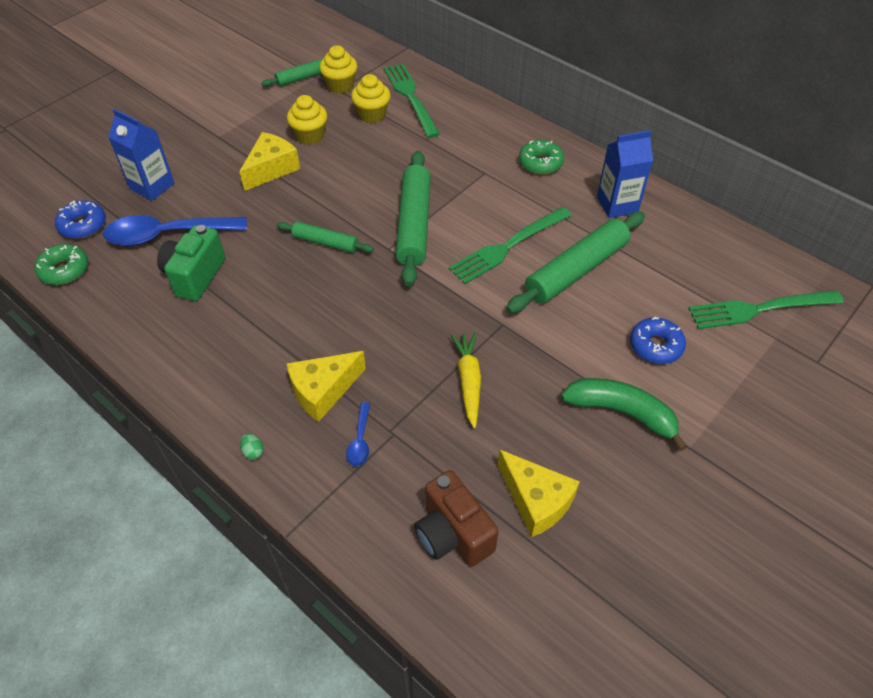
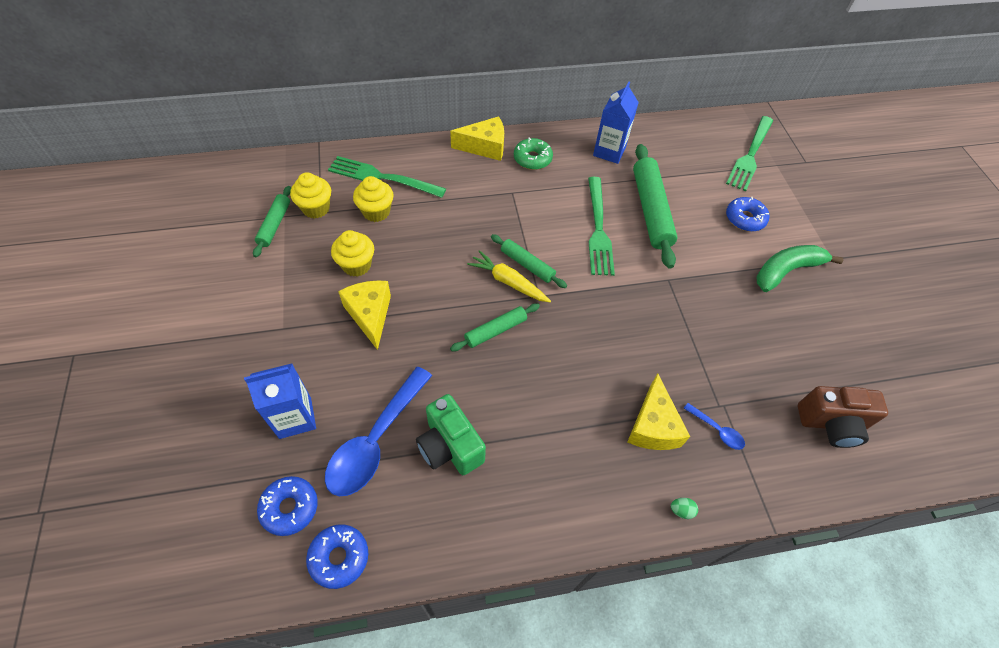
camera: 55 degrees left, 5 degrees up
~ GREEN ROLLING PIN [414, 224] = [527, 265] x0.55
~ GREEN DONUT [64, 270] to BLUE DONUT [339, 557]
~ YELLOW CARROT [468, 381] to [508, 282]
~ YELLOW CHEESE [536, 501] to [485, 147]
^^^^^^^^^^^^^^^^
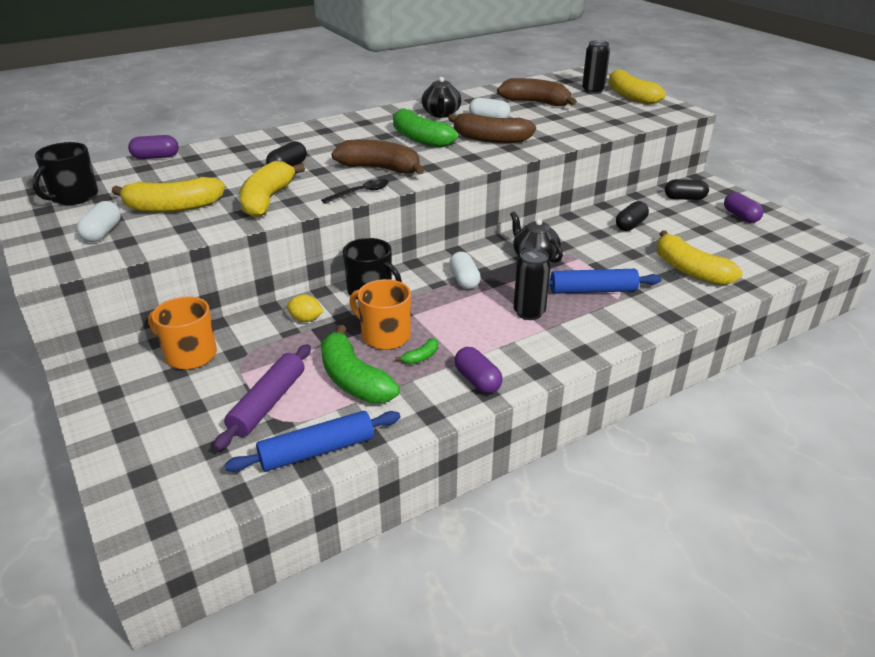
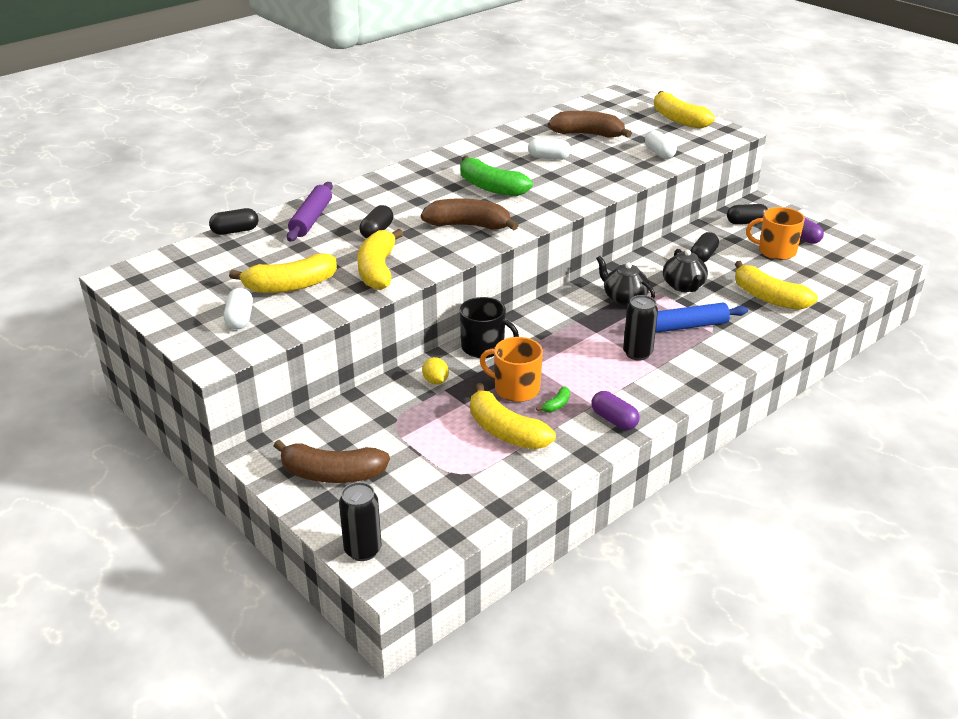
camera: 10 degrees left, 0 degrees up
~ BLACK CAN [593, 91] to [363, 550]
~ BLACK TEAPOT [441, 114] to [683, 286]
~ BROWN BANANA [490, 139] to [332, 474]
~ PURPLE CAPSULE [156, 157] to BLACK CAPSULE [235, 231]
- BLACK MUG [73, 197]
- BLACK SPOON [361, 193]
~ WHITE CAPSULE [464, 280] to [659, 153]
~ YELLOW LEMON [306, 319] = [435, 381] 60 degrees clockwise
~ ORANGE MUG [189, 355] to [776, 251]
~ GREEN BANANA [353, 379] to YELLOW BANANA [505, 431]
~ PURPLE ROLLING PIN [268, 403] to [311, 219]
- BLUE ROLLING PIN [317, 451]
^^^^^^^^^^^^^^^^
--- Required action ---
Among the lines above, find the one with "to [311, 219]" and the one with "- BLUE ROLLING PIN [317, 451]". Quote both and everything between them, exactly.

--- Answer box ---
~ PURPLE ROLLING PIN [268, 403] to [311, 219]
- BLUE ROLLING PIN [317, 451]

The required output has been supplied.